Before-and-after change data
┌──

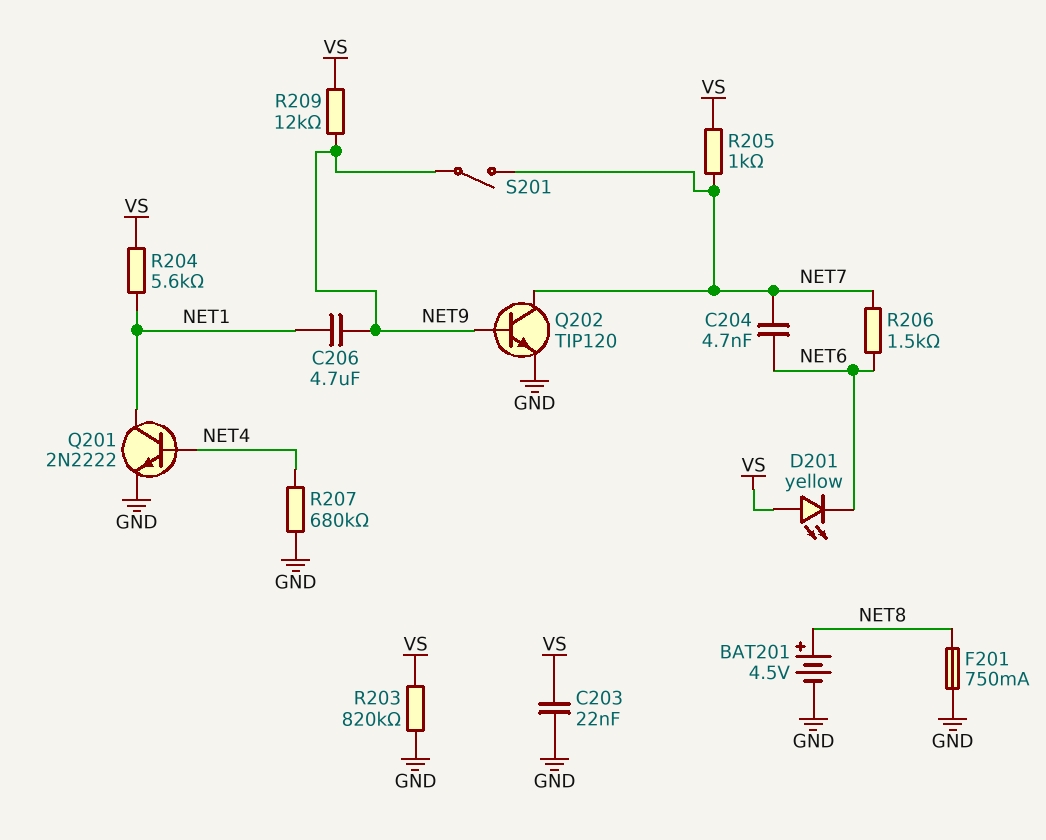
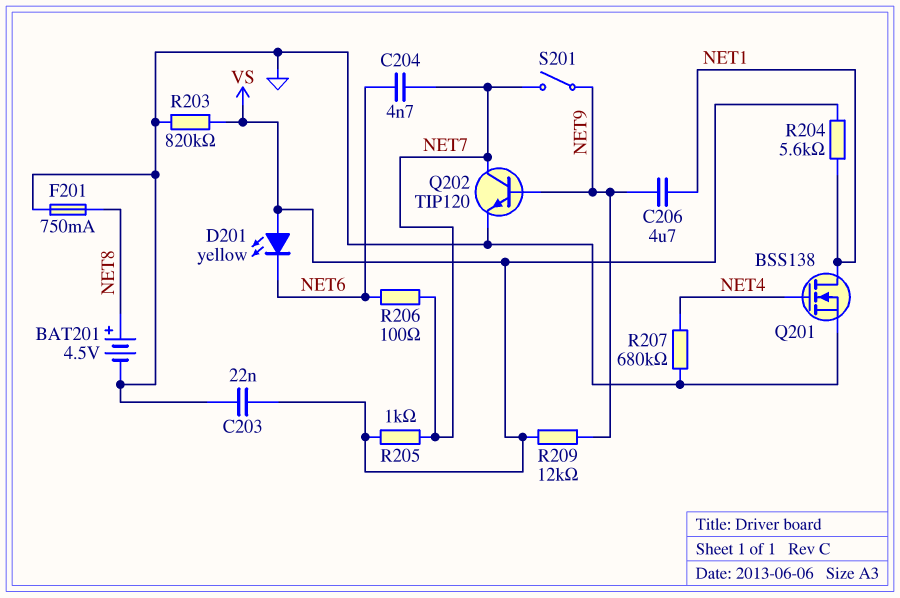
Q201: NPN 2N2222 (B NET4, C NET1, E GND) -> NMOS BSS138 (G NET4, D NET1, S GND)
R206: 1.5k (NET6, NET7) -> 100 (NET6, NET7)

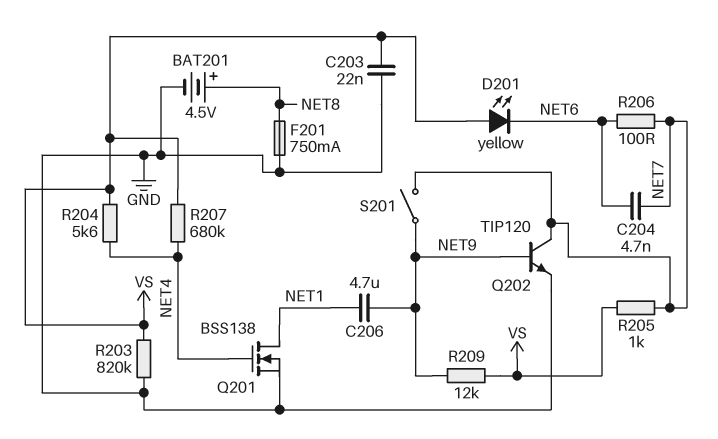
R204: 5.6k (NET1, VS) -> 5.6k (NET4, VS)
R207: 680k (GND, NET4) -> 680k (NET4, VS)

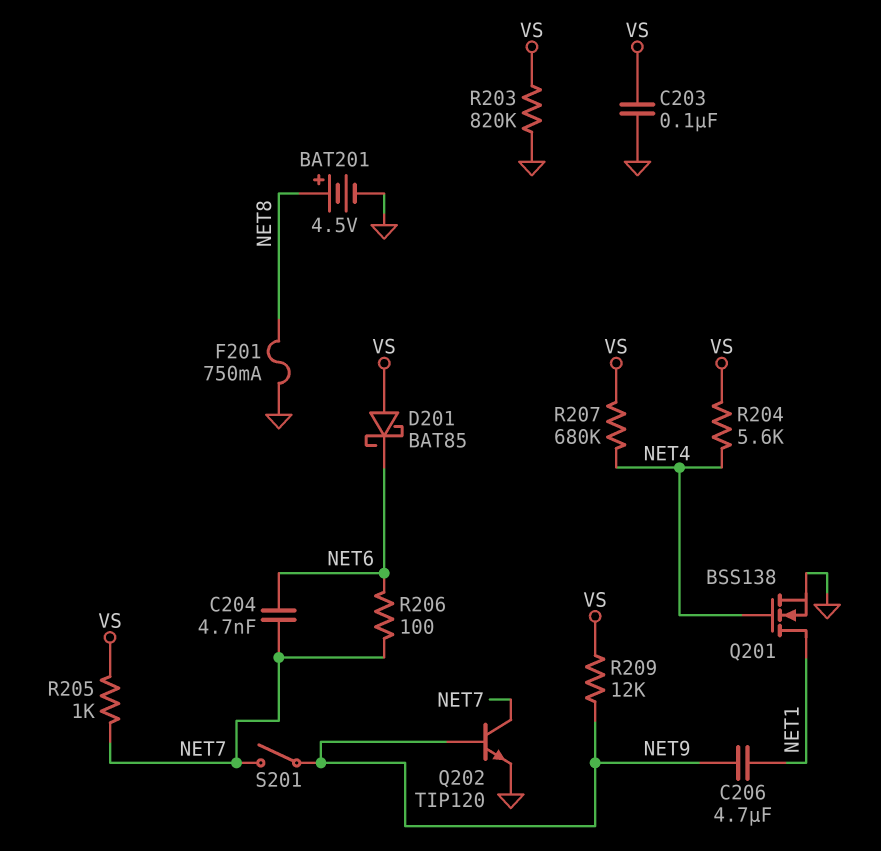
C203: 22nF (GND, VS) -> 100nF (GND, VS)
D201: LED yellow (A VS, K NET6) -> schottky BAT85 (A VS, K NET6)

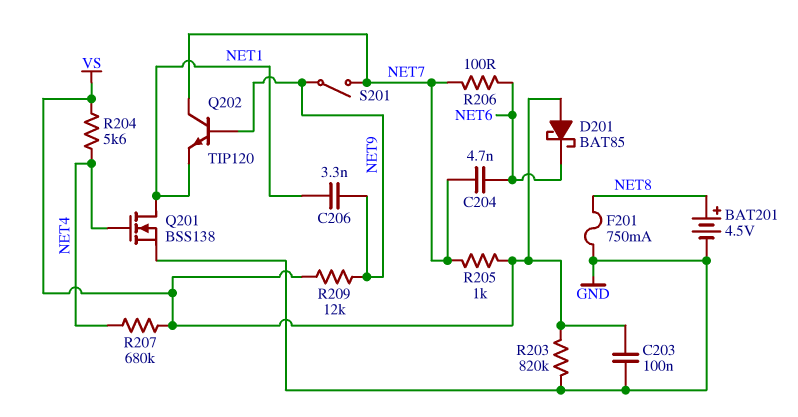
C206: 4.7uF (NET1, NET9) -> 3.3nF (NET1, NET9)
Q202: NPN TIP120 (B NET9, C NET7, E GND) -> NPN TIP120 (B NET9, C NET7, E NET1)

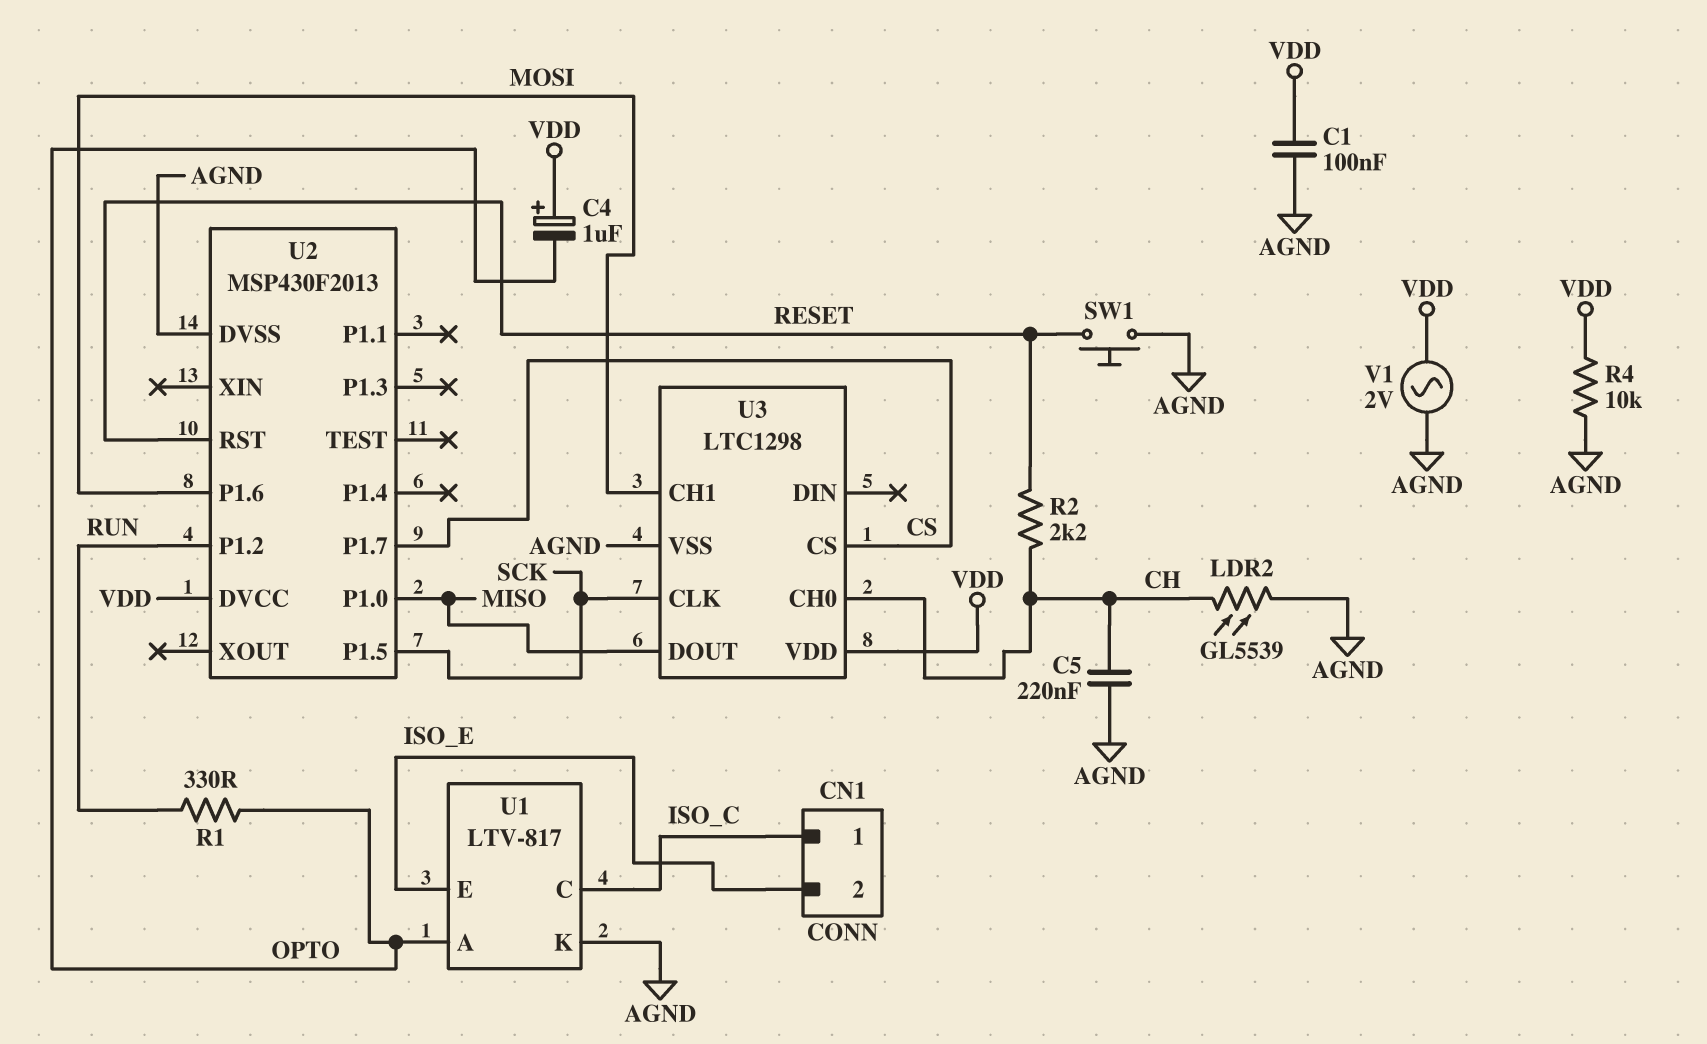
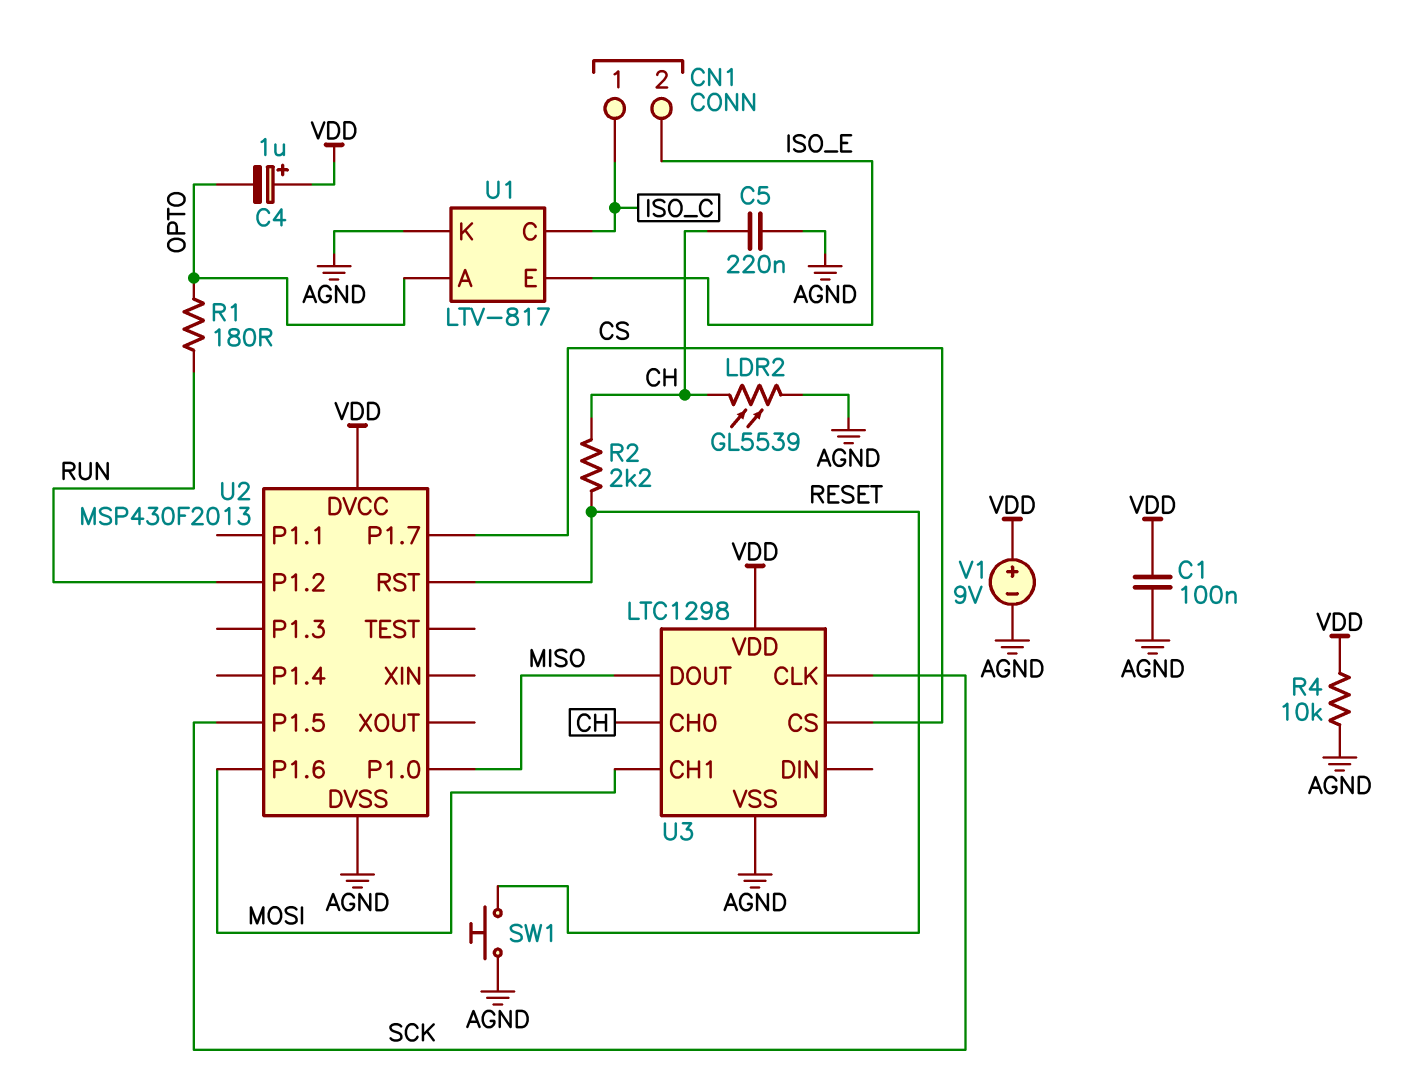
R1: 330 (OPTO, RUN) -> 180 (OPTO, RUN)
V1: AC 2V (AGND, VDD) -> 9V (plus VDD, minus AGND)

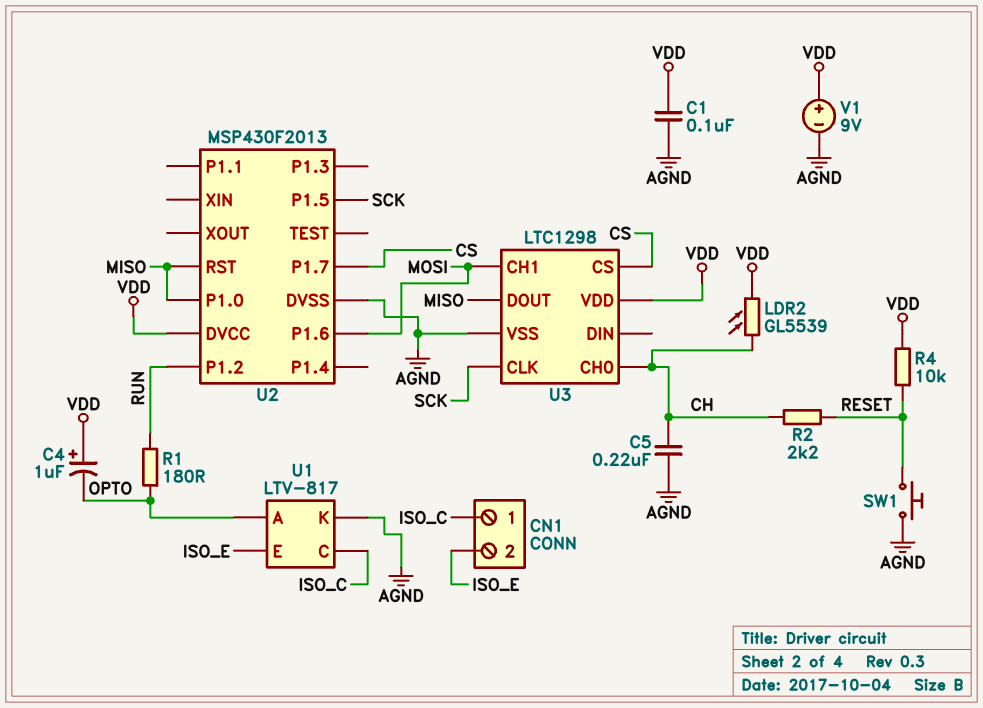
LDR2: GL5539 (AGND, CH) -> GL5539 (CH, VDD)
R4: 10k (AGND, VDD) -> 10k (RESET, VDD)
U2 pin RST: RESET -> MISO

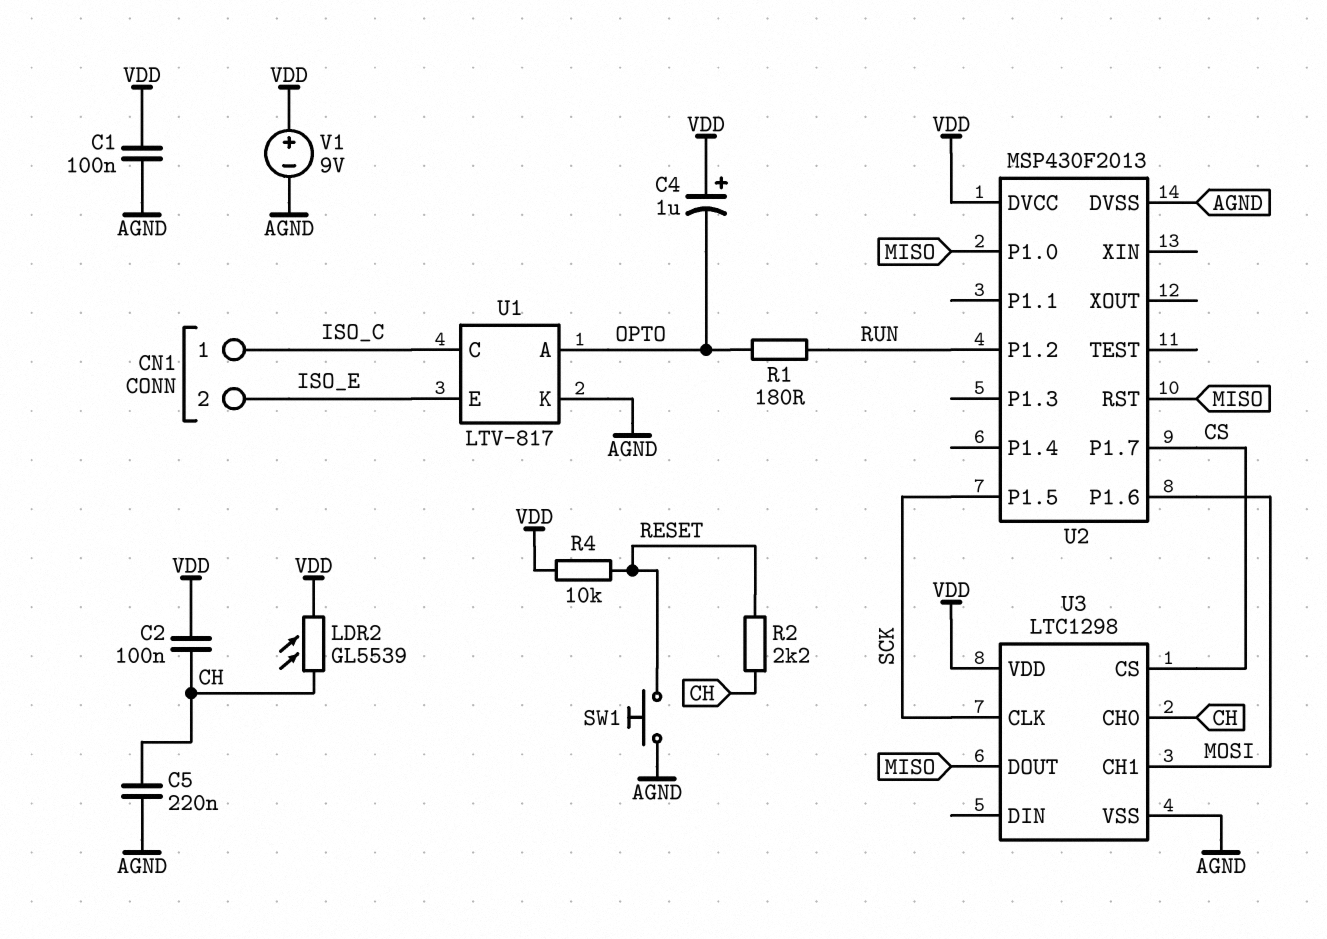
C2: none -> 100nF (CH, VDD)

└──

Ending at the line with "V1: AC 2V (AGND, VDD)", reproduce exactly the lines that begin at the top of the data, and include no pictures.

Q201: NPN 2N2222 (B NET4, C NET1, E GND) -> NMOS BSS138 (G NET4, D NET1, S GND)
R206: 1.5k (NET6, NET7) -> 100 (NET6, NET7)

R204: 5.6k (NET1, VS) -> 5.6k (NET4, VS)
R207: 680k (GND, NET4) -> 680k (NET4, VS)

C203: 22nF (GND, VS) -> 100nF (GND, VS)
D201: LED yellow (A VS, K NET6) -> schottky BAT85 (A VS, K NET6)

C206: 4.7uF (NET1, NET9) -> 3.3nF (NET1, NET9)
Q202: NPN TIP120 (B NET9, C NET7, E GND) -> NPN TIP120 (B NET9, C NET7, E NET1)

R1: 330 (OPTO, RUN) -> 180 (OPTO, RUN)
V1: AC 2V (AGND, VDD) -> 9V (plus VDD, minus AGND)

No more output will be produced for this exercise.